Object state comparisons:

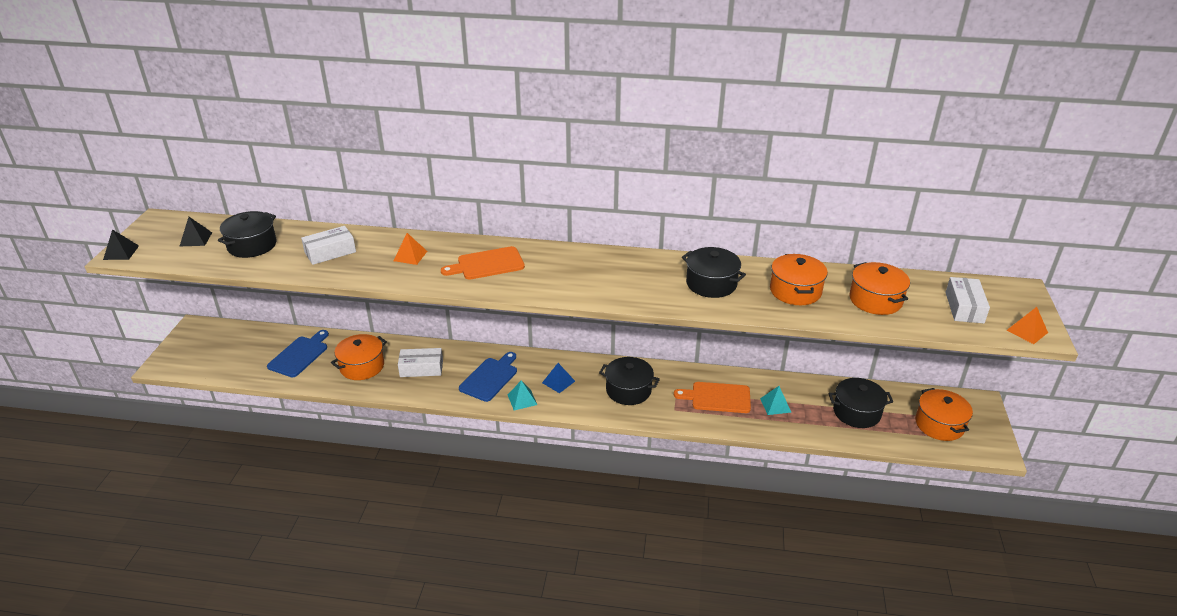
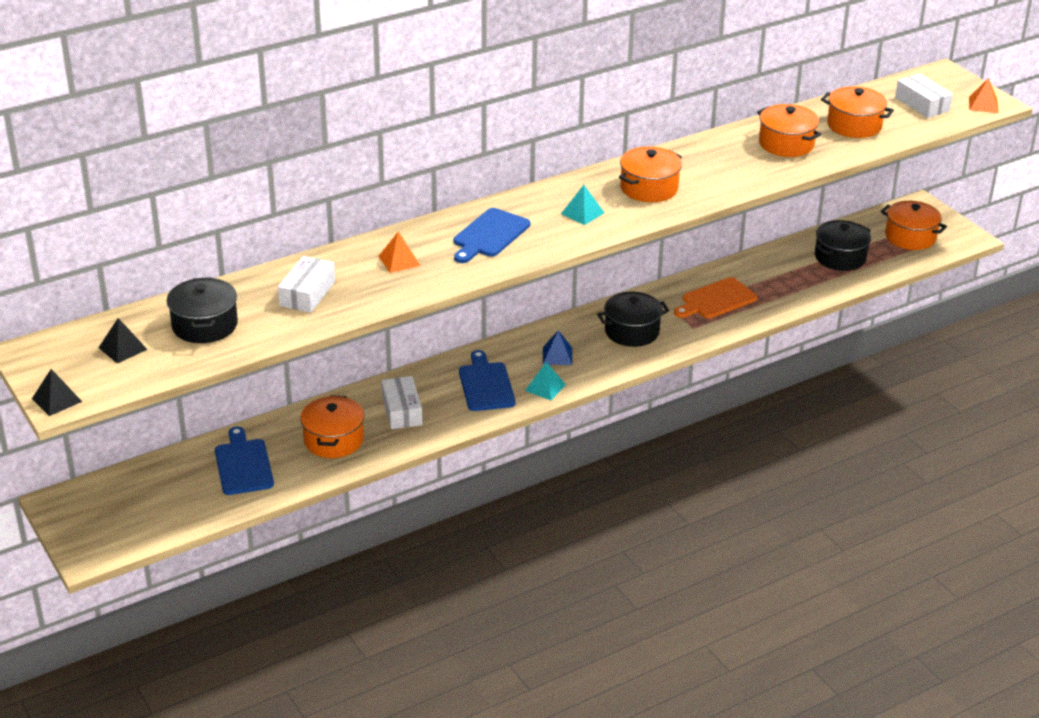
camera: 40 degrees left, 0 degrees up
(421, 368) = (401, 411): white box -> white box turned 60 degrees counterclockwise
(487, 264) = (489, 235): orange cutting board -> blue cutting board
(640, 279) = (649, 188): none -> orange pot
(711, 284) = (712, 167): black pot -> none
(775, 405) = (771, 282): turquoise pyramid -> turquoise pyramid (582, 213)

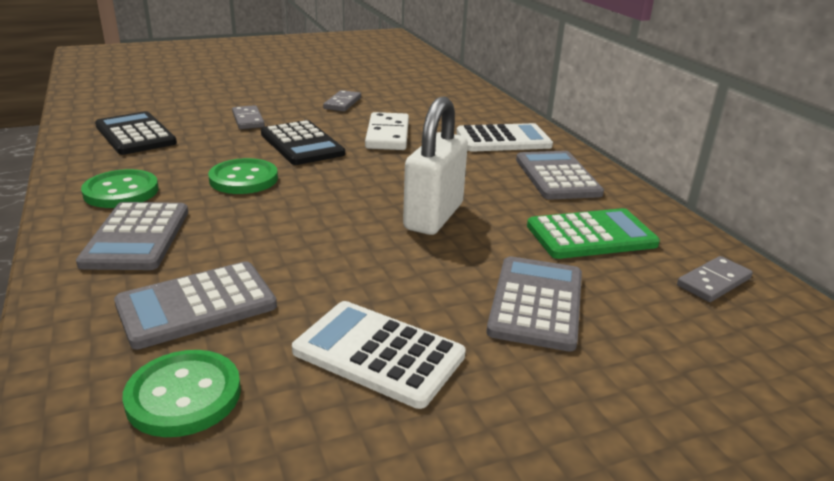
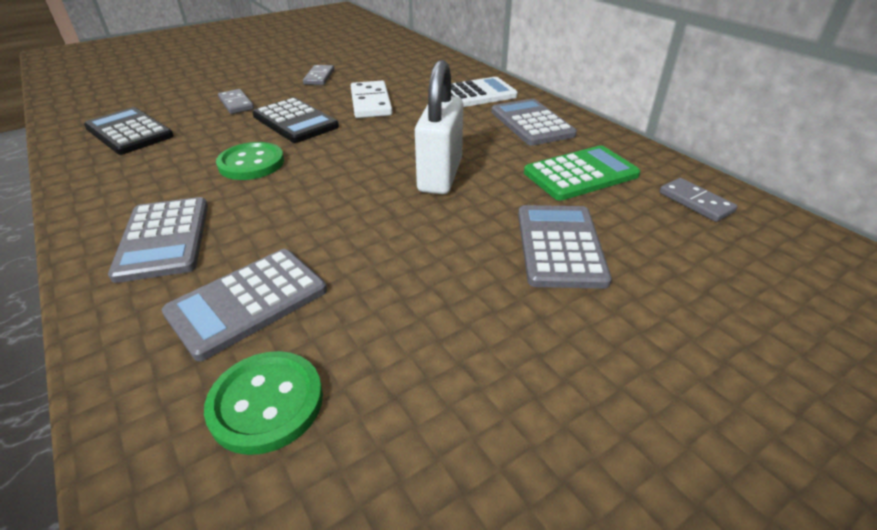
camera: 10 degrees left, 10 degrees up
(121, 191) = (133, 193): green button -> none
(378, 354) = (439, 322): white calculator -> none
(714, 282) = (695, 202): grey domino -> grey domino turned 75 degrees counterclockwise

▸ WHAT IS BEING ASKED: Your copy should match the entries exactly, minus the pictures.

▸ REPLY TO THE TASK:
camera: 40 degrees left, 0 degrees up
(421, 368) = (401, 411): white box -> white box turned 60 degrees counterclockwise
(487, 264) = (489, 235): orange cutting board -> blue cutting board
(640, 279) = (649, 188): none -> orange pot
(711, 284) = (712, 167): black pot -> none
(775, 405) = (771, 282): turquoise pyramid -> turquoise pyramid (582, 213)

camera: 10 degrees left, 10 degrees up
(121, 191) = (133, 193): green button -> none
(378, 354) = (439, 322): white calculator -> none
(714, 282) = (695, 202): grey domino -> grey domino turned 75 degrees counterclockwise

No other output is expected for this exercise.